DATASET RECORDS:
■ ■ ■

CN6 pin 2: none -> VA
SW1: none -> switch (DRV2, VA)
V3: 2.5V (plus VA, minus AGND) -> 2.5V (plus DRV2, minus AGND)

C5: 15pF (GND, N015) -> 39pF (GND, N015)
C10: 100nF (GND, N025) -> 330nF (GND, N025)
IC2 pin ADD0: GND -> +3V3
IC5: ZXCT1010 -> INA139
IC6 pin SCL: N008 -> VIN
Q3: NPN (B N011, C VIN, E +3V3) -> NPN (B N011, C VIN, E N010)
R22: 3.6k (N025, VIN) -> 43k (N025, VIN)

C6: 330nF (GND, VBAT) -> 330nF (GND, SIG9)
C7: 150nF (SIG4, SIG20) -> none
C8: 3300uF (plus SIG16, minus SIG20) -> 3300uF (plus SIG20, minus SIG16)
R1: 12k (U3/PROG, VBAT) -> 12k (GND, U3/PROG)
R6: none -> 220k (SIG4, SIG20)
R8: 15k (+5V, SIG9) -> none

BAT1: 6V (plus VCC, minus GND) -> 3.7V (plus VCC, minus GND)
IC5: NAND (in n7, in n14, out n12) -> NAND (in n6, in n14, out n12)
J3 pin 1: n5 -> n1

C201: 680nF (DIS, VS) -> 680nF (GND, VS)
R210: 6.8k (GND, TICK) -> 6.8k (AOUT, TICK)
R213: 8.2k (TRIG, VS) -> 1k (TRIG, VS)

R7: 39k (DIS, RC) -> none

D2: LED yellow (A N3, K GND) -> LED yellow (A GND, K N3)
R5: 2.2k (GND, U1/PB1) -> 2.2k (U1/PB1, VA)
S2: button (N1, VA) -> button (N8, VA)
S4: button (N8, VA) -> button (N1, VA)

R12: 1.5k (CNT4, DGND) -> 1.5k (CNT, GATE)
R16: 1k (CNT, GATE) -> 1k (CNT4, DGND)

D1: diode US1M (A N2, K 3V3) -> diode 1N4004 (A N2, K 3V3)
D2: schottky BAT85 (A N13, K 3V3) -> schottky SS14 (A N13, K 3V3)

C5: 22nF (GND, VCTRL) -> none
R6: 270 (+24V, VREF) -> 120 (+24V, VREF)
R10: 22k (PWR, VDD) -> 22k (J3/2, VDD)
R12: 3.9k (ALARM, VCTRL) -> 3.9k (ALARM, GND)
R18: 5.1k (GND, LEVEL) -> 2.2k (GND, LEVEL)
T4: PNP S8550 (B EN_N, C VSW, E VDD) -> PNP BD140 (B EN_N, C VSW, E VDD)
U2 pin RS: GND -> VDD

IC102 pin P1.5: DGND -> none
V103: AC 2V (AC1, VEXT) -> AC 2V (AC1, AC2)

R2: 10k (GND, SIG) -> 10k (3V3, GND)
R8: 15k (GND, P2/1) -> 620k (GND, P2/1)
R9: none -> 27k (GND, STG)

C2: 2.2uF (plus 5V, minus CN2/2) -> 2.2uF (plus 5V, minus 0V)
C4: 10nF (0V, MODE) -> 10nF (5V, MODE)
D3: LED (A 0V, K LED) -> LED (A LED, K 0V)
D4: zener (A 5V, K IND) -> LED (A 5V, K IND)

■ ■ ■

TASK STATEMENT: Each line that contains the string "button" counts once; report how many such lines the entries have, giving only the number.

EXERCISE ANSWER: 2